**Task input:**
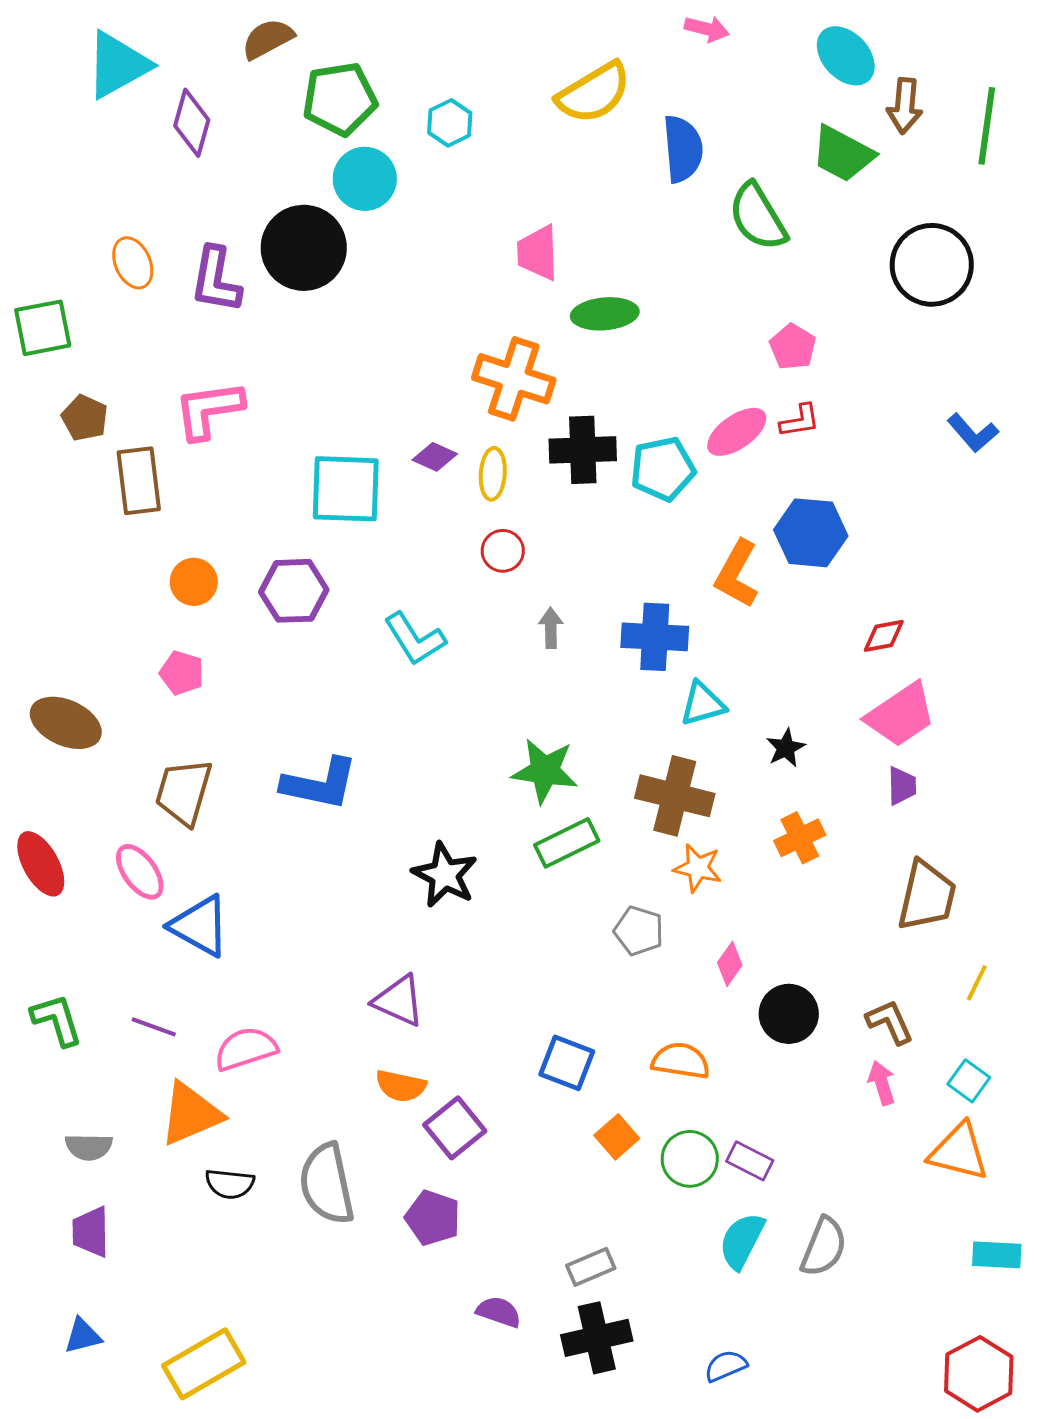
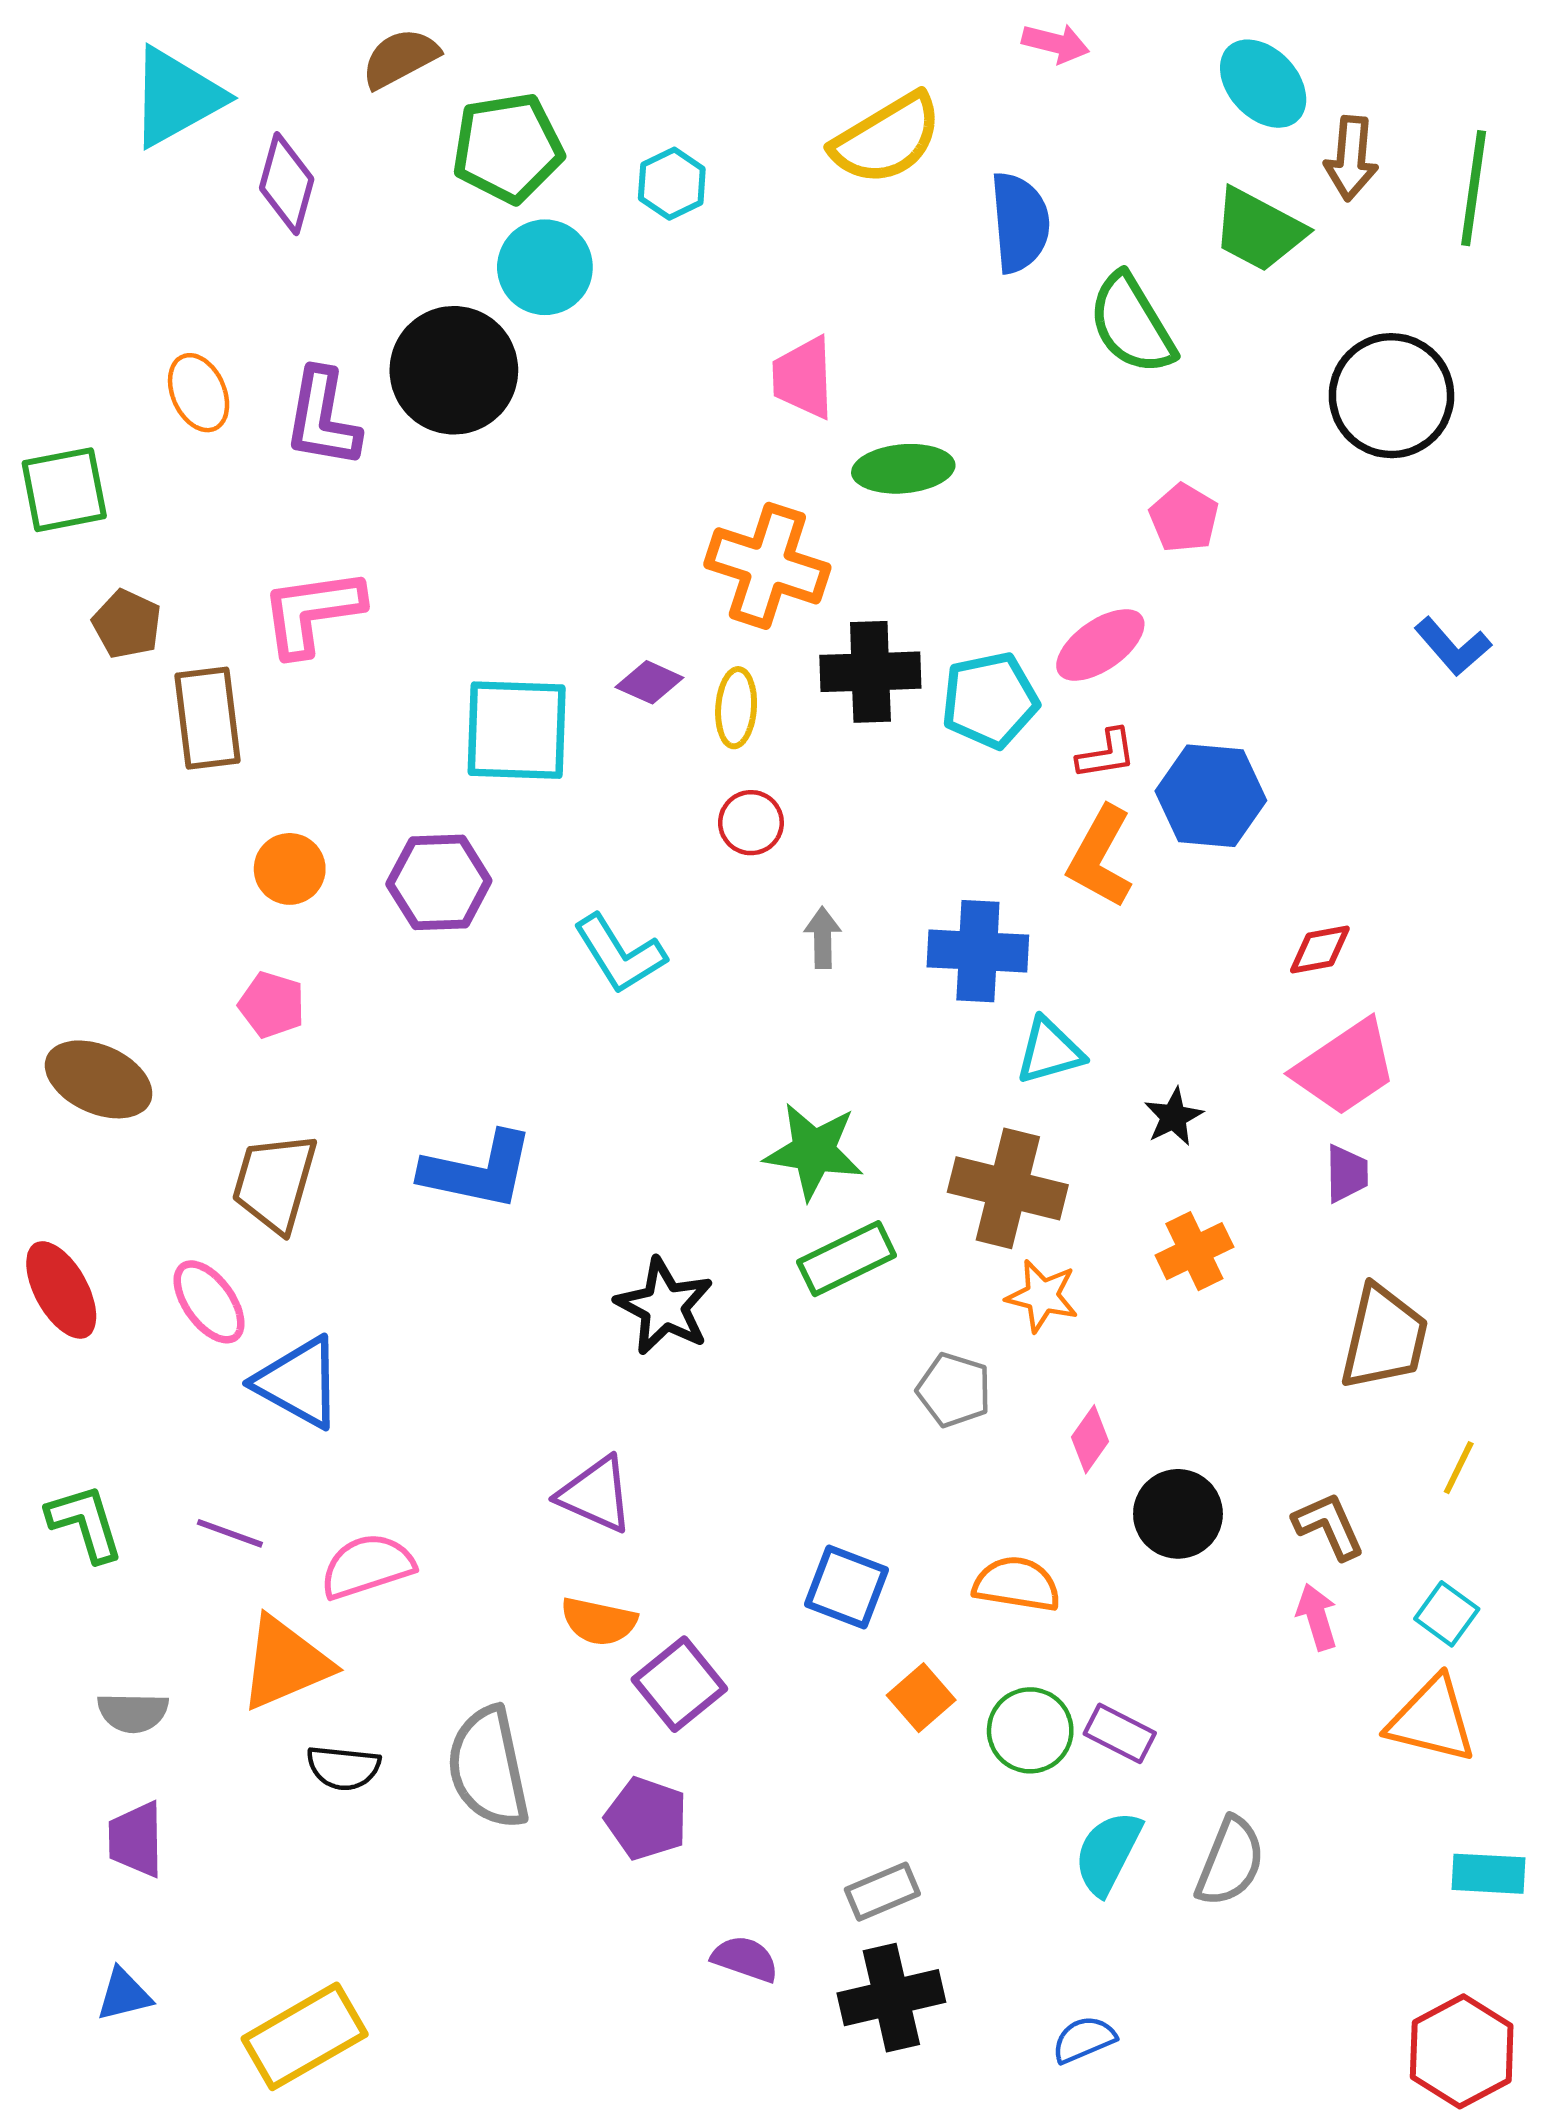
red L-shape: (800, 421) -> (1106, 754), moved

...

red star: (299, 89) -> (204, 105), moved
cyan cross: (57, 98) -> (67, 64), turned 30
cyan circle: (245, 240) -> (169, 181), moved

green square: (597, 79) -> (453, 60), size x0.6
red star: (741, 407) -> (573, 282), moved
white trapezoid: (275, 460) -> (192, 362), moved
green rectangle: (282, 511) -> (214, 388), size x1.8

==

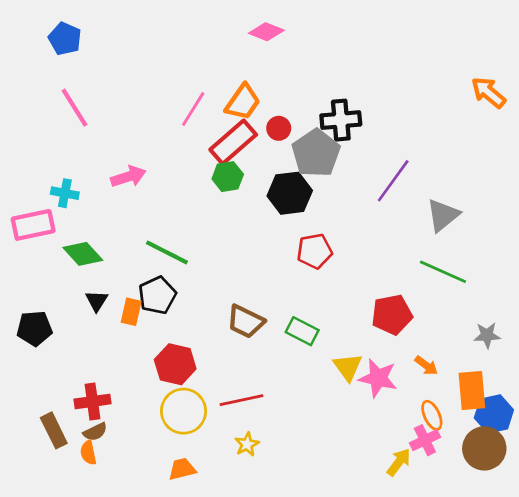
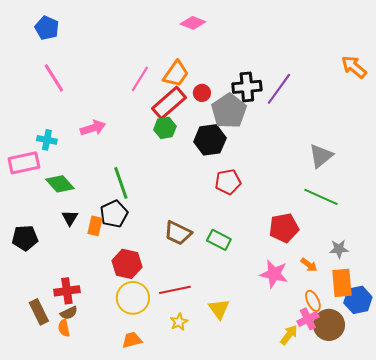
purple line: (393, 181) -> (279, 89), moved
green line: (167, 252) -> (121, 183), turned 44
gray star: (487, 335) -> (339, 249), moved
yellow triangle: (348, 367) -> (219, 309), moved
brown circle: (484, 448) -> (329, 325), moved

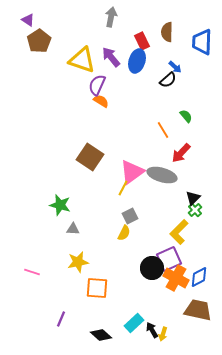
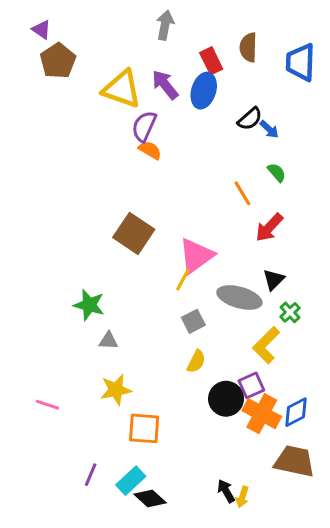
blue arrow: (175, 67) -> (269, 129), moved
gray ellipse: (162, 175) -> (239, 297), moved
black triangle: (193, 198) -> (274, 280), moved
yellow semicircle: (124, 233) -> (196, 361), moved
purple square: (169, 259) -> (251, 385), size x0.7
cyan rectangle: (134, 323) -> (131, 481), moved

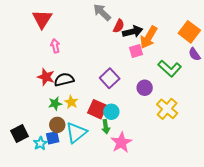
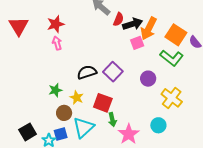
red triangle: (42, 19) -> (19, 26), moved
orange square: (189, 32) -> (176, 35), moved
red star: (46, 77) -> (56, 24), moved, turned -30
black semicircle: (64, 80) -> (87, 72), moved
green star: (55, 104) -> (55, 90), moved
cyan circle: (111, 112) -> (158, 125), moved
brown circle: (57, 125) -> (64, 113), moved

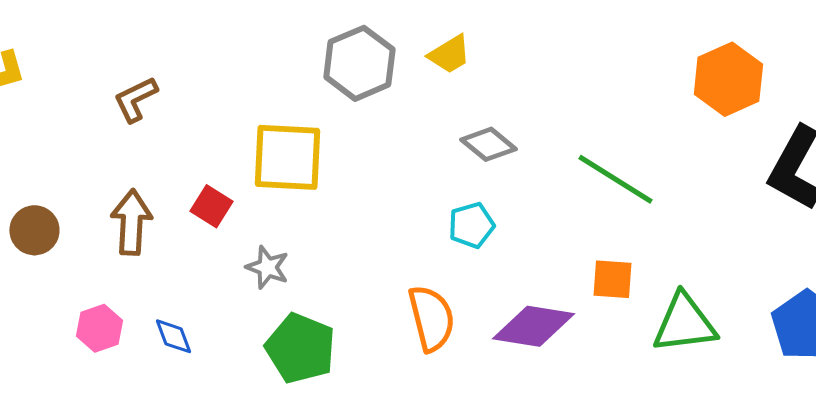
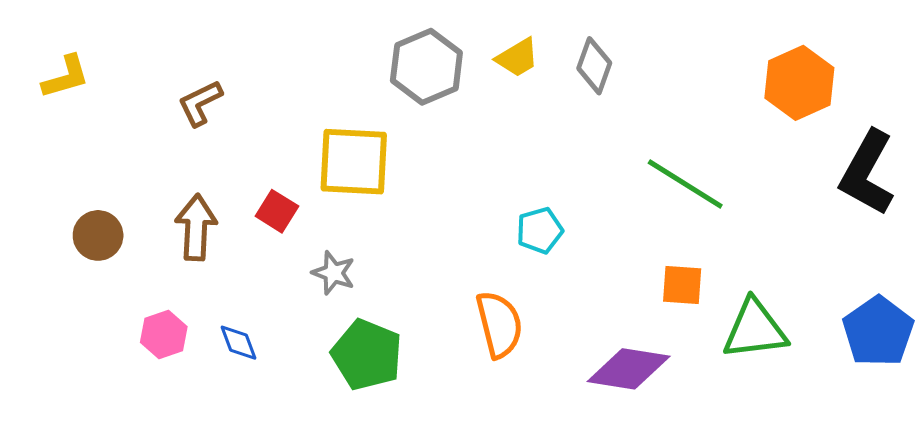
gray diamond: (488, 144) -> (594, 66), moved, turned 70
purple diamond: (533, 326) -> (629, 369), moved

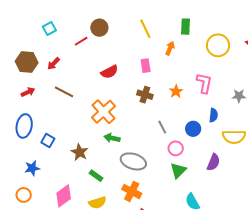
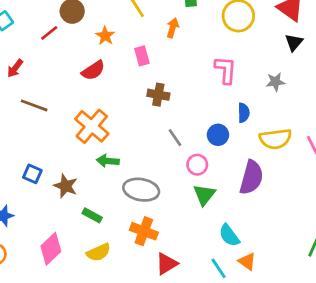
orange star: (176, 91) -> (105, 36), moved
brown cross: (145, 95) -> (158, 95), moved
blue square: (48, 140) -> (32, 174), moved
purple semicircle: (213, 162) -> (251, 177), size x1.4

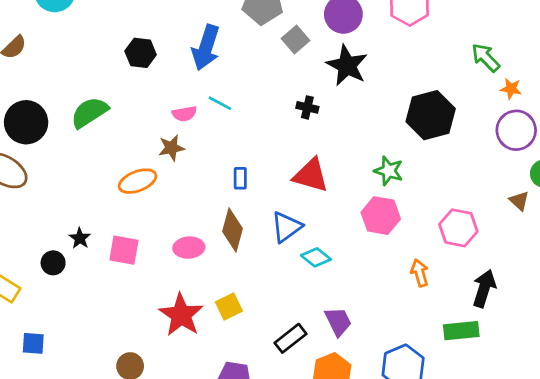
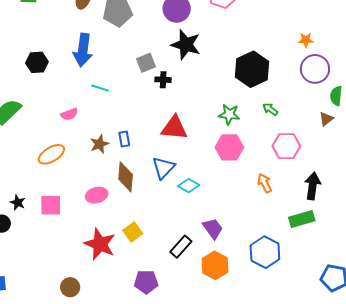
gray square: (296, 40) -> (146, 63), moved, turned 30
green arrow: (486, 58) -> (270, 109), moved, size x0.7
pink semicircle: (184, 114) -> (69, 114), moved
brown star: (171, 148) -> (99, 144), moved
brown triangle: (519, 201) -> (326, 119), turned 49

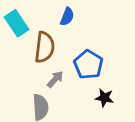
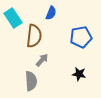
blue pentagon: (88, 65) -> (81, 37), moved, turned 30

**Task details:** With the pictures left out, write out exactly the lines above from the one containing "blue arrow: (175, 67) -> (269, 129), moved" through the one containing "blue pentagon: (88, 65)".

**Exercise answer:**
blue arrow: (175, 67) -> (269, 129), moved
gray ellipse: (162, 175) -> (239, 297), moved
black triangle: (193, 198) -> (274, 280), moved
yellow semicircle: (124, 233) -> (196, 361), moved
purple square: (169, 259) -> (251, 385), size x0.7
cyan rectangle: (134, 323) -> (131, 481), moved

red triangle: (42, 19) -> (19, 26), moved
orange square: (189, 32) -> (176, 35), moved
red star: (46, 77) -> (56, 24), moved, turned -30
black semicircle: (64, 80) -> (87, 72), moved
green star: (55, 104) -> (55, 90), moved
cyan circle: (111, 112) -> (158, 125), moved
brown circle: (57, 125) -> (64, 113), moved

gray diamond: (488, 144) -> (594, 66), moved, turned 70
purple diamond: (533, 326) -> (629, 369), moved

orange star: (176, 91) -> (105, 36), moved
brown cross: (145, 95) -> (158, 95), moved
blue square: (48, 140) -> (32, 174), moved
purple semicircle: (213, 162) -> (251, 177), size x1.4

gray square: (296, 40) -> (146, 63), moved, turned 30
green arrow: (486, 58) -> (270, 109), moved, size x0.7
pink semicircle: (184, 114) -> (69, 114), moved
brown star: (171, 148) -> (99, 144), moved
brown triangle: (519, 201) -> (326, 119), turned 49

blue pentagon: (88, 65) -> (81, 37), moved, turned 30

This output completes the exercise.